Find each line in the entries below that includes the string "breathe", and copy those lines in full.

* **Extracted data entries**
┏━━

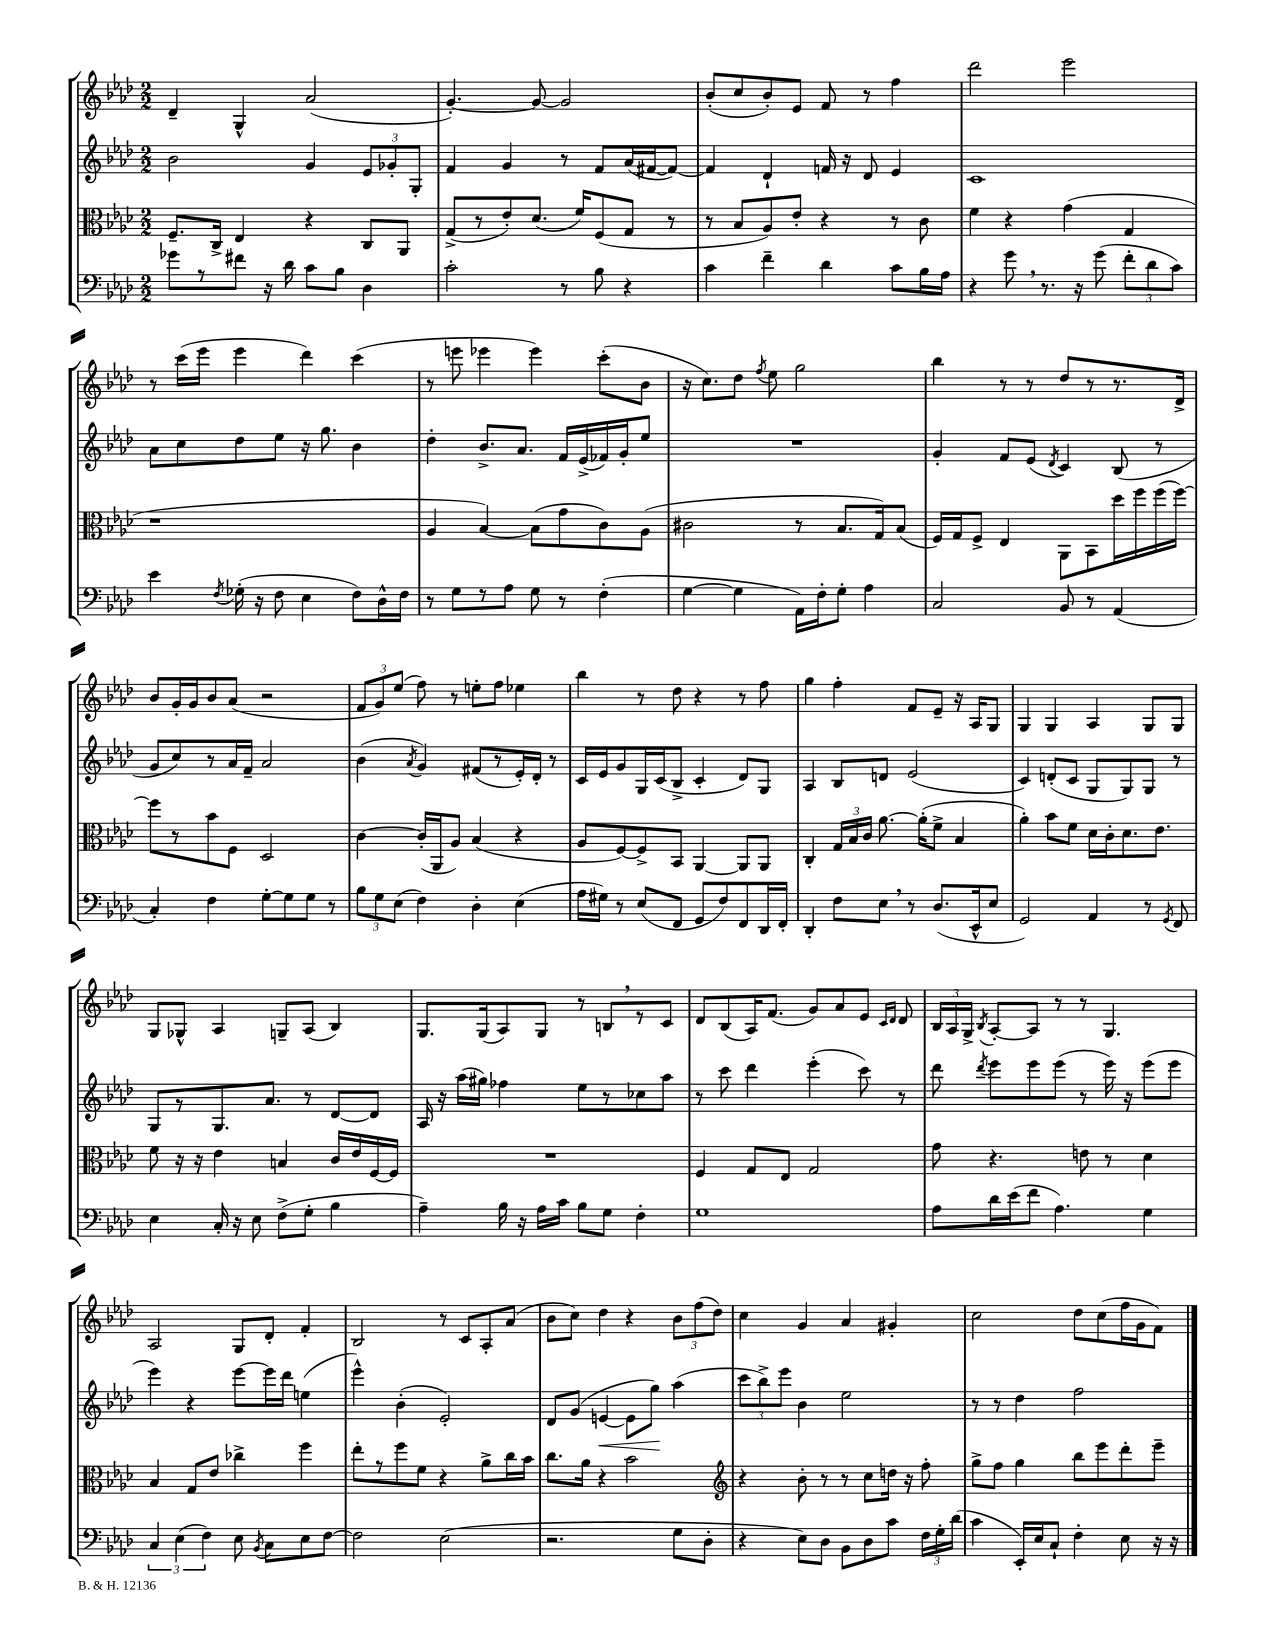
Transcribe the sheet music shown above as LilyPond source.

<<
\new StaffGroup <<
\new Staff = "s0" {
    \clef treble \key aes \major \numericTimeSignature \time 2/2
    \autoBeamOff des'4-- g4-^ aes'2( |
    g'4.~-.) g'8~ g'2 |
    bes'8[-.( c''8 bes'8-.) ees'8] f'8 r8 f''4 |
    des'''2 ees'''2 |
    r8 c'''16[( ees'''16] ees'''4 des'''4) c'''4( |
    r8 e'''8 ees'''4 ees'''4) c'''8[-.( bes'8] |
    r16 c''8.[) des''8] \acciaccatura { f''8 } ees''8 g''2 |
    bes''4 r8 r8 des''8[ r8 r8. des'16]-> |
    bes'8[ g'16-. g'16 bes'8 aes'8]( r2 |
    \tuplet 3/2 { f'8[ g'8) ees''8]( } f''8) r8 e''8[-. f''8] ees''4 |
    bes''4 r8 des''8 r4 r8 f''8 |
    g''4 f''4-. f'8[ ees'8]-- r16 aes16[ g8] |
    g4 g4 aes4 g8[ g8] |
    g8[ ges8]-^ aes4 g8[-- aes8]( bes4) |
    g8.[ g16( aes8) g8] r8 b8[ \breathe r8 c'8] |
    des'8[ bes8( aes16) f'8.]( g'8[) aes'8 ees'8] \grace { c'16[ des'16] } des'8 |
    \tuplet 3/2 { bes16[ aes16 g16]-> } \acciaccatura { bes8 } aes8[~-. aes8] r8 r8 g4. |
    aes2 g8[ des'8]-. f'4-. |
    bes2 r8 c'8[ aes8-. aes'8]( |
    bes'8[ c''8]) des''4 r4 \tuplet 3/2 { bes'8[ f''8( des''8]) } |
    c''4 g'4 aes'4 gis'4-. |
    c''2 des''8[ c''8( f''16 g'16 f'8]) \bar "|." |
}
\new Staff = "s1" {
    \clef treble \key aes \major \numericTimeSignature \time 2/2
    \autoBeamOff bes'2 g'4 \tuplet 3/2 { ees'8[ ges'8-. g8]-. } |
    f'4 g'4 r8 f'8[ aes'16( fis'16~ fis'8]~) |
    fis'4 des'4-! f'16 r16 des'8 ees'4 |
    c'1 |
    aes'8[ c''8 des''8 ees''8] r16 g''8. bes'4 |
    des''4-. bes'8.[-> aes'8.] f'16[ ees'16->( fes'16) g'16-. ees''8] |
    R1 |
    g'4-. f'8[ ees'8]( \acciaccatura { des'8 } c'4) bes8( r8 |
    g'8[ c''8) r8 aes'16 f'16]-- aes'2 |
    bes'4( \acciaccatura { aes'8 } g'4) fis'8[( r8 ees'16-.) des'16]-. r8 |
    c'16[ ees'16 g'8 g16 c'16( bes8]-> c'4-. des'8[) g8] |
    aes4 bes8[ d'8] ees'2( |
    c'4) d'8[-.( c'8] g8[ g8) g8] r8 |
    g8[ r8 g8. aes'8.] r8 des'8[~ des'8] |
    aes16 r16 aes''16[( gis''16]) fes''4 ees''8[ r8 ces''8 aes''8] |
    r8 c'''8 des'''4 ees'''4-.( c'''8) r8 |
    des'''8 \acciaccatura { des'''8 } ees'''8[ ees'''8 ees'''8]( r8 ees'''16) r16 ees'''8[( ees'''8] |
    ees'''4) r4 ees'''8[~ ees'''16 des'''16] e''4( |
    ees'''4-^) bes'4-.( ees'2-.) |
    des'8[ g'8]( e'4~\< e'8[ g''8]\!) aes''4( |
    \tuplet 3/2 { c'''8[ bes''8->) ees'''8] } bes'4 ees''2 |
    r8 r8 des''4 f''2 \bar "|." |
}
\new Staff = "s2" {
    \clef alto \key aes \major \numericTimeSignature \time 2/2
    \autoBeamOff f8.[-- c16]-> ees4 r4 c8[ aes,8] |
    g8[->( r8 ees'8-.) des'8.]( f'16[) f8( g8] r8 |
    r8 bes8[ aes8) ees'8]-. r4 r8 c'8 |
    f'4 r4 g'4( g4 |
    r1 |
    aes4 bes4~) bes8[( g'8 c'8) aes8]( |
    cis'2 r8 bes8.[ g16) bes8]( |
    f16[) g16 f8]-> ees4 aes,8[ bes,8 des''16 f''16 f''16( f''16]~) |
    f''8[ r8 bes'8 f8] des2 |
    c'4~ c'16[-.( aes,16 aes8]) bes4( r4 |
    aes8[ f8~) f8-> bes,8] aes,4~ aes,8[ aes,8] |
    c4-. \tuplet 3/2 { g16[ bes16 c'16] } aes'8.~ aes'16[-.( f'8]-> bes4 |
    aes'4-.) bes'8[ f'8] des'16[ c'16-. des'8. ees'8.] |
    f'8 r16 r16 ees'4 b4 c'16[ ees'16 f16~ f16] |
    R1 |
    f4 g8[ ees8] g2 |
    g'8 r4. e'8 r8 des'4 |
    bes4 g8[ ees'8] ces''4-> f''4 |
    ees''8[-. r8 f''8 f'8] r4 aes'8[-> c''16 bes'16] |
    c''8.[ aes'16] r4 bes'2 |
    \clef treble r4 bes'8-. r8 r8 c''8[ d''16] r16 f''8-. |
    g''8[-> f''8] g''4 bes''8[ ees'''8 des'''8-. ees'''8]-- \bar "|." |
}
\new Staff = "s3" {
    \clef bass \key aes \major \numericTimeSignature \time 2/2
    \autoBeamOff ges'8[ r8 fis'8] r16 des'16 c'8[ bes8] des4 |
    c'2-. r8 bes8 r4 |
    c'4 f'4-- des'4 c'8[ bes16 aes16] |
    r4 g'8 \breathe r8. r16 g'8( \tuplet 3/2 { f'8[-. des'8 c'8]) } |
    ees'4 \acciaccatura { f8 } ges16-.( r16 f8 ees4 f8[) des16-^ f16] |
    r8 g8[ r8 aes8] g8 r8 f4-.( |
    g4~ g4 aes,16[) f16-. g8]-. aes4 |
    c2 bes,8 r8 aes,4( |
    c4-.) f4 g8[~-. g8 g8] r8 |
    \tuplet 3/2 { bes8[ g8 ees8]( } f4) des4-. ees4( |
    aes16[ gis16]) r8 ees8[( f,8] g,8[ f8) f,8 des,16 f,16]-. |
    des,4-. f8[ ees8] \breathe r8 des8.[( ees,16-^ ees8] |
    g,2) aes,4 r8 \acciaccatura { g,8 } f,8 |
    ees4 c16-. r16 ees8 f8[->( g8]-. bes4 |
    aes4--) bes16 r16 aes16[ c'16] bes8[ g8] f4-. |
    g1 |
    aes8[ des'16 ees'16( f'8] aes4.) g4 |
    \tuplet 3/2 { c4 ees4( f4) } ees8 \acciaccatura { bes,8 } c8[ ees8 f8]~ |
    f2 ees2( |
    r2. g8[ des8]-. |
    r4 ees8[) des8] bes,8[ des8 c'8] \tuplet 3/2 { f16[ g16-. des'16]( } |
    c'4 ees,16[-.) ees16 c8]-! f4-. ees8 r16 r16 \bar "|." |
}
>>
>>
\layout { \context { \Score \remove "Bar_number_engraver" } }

┗━━
┏━━

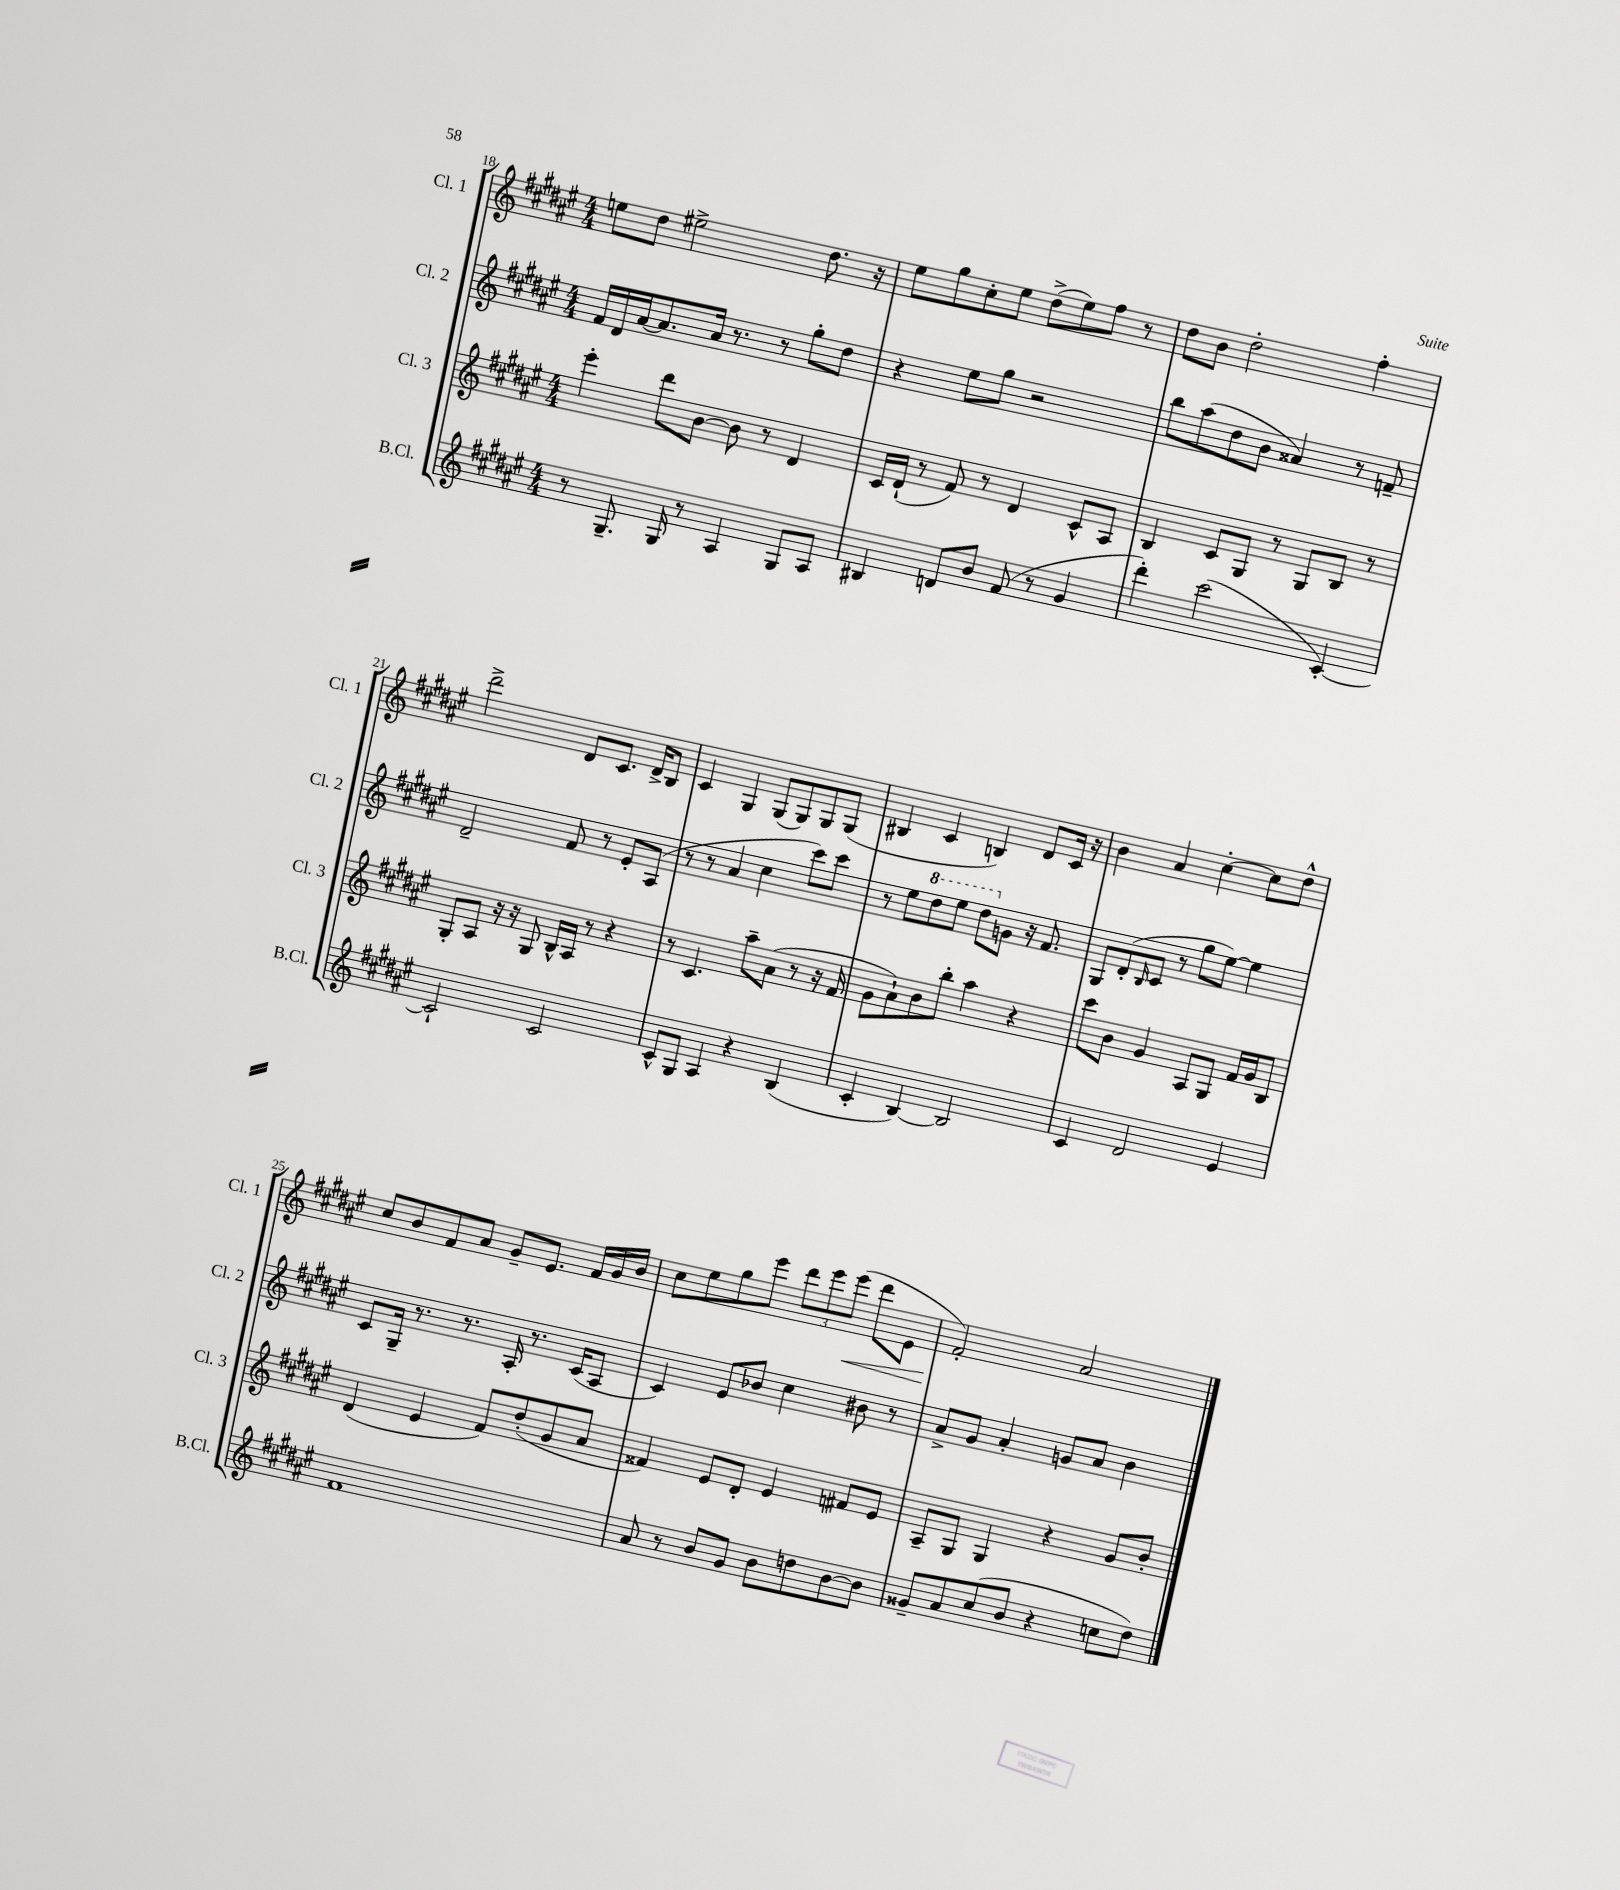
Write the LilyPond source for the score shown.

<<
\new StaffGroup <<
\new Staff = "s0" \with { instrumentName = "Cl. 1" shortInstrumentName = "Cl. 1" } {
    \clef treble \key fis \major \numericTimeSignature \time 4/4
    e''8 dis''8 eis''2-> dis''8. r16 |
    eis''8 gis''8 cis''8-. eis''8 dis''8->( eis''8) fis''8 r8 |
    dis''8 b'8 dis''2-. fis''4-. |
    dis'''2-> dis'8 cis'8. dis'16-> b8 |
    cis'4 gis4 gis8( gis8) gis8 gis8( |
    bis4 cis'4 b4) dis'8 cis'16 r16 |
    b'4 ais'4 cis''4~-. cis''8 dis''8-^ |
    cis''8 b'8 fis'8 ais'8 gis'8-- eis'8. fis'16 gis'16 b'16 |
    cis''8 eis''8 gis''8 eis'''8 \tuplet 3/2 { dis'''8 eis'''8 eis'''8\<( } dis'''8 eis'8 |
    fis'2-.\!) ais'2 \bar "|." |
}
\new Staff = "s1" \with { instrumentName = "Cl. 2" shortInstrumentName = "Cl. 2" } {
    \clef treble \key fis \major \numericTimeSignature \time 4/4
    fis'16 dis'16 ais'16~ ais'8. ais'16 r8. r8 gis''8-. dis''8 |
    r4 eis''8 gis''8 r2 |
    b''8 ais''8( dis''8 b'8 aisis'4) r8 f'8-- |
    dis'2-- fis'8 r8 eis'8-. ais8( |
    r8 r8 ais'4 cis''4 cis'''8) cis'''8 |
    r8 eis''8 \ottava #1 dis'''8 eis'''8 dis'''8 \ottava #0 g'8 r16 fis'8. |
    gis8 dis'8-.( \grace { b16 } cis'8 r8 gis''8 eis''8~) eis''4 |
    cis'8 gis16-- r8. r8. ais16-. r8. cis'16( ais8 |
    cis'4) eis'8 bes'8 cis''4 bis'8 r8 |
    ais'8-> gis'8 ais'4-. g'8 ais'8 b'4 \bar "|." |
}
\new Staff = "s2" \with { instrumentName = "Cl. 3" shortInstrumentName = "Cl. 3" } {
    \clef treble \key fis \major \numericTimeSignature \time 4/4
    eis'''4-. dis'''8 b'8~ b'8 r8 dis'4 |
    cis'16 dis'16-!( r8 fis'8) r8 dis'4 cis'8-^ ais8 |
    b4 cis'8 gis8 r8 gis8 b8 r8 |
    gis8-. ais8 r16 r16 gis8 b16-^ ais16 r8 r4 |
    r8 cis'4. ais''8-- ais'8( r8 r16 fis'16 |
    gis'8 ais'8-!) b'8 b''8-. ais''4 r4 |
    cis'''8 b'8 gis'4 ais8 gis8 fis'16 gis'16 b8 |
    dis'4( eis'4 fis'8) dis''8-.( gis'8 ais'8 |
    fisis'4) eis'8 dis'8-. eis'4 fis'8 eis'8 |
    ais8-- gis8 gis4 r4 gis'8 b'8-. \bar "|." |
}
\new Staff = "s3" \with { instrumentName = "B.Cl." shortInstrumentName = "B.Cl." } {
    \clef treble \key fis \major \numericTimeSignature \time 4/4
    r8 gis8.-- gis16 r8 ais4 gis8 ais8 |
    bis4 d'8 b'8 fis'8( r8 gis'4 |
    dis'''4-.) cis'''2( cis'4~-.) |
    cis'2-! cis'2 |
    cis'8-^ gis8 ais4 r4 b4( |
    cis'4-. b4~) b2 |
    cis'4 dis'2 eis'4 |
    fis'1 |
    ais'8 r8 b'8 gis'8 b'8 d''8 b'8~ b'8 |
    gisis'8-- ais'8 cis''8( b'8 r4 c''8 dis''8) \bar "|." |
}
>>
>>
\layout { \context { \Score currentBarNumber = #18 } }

┗━━

* **The result**
    g8.[ g16( aes8) g8] r8 b8[ \breathe r8 c'8] |
    r4 g'8 \breathe r8. r16 g'8( \tuplet 3/2 { f'8[-. des'8 c'8]) } |
    des,4-. f8[ ees8] \breathe r8 des8.[( ees,16-^ ees8] |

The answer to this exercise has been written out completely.